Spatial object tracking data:
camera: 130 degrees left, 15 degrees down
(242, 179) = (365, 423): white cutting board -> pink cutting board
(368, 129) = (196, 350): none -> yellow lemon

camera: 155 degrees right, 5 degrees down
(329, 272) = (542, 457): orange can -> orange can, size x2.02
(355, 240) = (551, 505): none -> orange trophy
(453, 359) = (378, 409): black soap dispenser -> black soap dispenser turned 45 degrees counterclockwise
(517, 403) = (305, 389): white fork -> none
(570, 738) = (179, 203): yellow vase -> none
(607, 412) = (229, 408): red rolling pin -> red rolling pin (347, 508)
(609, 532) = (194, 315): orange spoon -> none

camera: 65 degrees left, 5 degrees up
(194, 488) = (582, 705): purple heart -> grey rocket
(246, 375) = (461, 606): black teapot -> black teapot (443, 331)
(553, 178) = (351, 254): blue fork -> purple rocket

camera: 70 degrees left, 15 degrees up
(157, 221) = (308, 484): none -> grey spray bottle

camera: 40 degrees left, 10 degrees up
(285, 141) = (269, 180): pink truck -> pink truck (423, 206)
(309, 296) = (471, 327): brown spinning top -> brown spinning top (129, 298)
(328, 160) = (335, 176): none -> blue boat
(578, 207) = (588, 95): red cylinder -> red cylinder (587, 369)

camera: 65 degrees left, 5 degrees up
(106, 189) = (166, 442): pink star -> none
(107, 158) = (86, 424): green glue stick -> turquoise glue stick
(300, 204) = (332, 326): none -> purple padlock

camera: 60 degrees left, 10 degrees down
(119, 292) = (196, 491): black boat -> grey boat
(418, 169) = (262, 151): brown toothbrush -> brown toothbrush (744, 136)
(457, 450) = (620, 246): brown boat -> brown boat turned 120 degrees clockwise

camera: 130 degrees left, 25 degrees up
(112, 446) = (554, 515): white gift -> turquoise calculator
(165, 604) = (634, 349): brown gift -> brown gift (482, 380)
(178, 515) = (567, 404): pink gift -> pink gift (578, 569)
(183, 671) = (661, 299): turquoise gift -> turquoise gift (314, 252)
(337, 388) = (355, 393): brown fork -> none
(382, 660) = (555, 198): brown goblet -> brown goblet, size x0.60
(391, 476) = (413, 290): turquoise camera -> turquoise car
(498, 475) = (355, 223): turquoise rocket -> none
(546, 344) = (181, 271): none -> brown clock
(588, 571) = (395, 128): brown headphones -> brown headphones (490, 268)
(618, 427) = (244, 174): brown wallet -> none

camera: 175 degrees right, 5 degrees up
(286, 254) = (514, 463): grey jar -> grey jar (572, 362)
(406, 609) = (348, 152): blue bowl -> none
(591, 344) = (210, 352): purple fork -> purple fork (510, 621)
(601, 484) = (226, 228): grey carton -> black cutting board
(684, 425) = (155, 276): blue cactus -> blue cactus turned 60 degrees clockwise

WHAT IS NEEDED »
Print all of the entries exactly, leaving nothing out.

OUTPUT OF THE EXERCISE »
camera: 130 degrees left, 15 degrees down
(242, 179) = (365, 423): white cutting board -> pink cutting board
(368, 129) = (196, 350): none -> yellow lemon

camera: 155 degrees right, 5 degrees down
(329, 272) = (542, 457): orange can -> orange can, size x2.02
(355, 240) = (551, 505): none -> orange trophy
(453, 359) = (378, 409): black soap dispenser -> black soap dispenser turned 45 degrees counterclockwise
(517, 403) = (305, 389): white fork -> none
(570, 738) = (179, 203): yellow vase -> none
(607, 412) = (229, 408): red rolling pin -> red rolling pin (347, 508)
(609, 532) = (194, 315): orange spoon -> none

camera: 65 degrees left, 5 degrees up
(194, 488) = (582, 705): purple heart -> grey rocket
(246, 375) = (461, 606): black teapot -> black teapot (443, 331)
(553, 178) = (351, 254): blue fork -> purple rocket

camera: 70 degrees left, 15 degrees up
(157, 221) = (308, 484): none -> grey spray bottle

camera: 40 degrees left, 10 degrees up
(285, 141) = (269, 180): pink truck -> pink truck (423, 206)
(309, 296) = (471, 327): brown spinning top -> brown spinning top (129, 298)
(328, 160) = (335, 176): none -> blue boat
(578, 207) = (588, 95): red cylinder -> red cylinder (587, 369)

camera: 65 degrees left, 5 degrees up
(106, 189) = (166, 442): pink star -> none
(107, 158) = (86, 424): green glue stick -> turquoise glue stick
(300, 204) = (332, 326): none -> purple padlock

camera: 60 degrees left, 10 degrees down
(119, 292) = (196, 491): black boat -> grey boat
(418, 169) = (262, 151): brown toothbrush -> brown toothbrush (744, 136)
(457, 450) = (620, 246): brown boat -> brown boat turned 120 degrees clockwise

camera: 130 degrees left, 25 degrees up
(112, 446) = (554, 515): white gift -> turquoise calculator
(165, 604) = (634, 349): brown gift -> brown gift (482, 380)
(178, 515) = (567, 404): pink gift -> pink gift (578, 569)
(183, 671) = (661, 299): turquoise gift -> turquoise gift (314, 252)
(337, 388) = (355, 393): brown fork -> none
(382, 660) = (555, 198): brown goblet -> brown goblet, size x0.60
(391, 476) = (413, 290): turquoise camera -> turquoise car
(498, 475) = (355, 223): turquoise rocket -> none
(546, 344) = (181, 271): none -> brown clock
(588, 571) = (395, 128): brown headphones -> brown headphones (490, 268)
(618, 427) = (244, 174): brown wallet -> none

camera: 175 degrees right, 5 degrees up
(286, 254) = (514, 463): grey jar -> grey jar (572, 362)
(406, 609) = (348, 152): blue bowl -> none
(591, 344) = (210, 352): purple fork -> purple fork (510, 621)
(601, 484) = (226, 228): grey carton -> black cutting board
(684, 425) = (155, 276): blue cactus -> blue cactus turned 60 degrees clockwise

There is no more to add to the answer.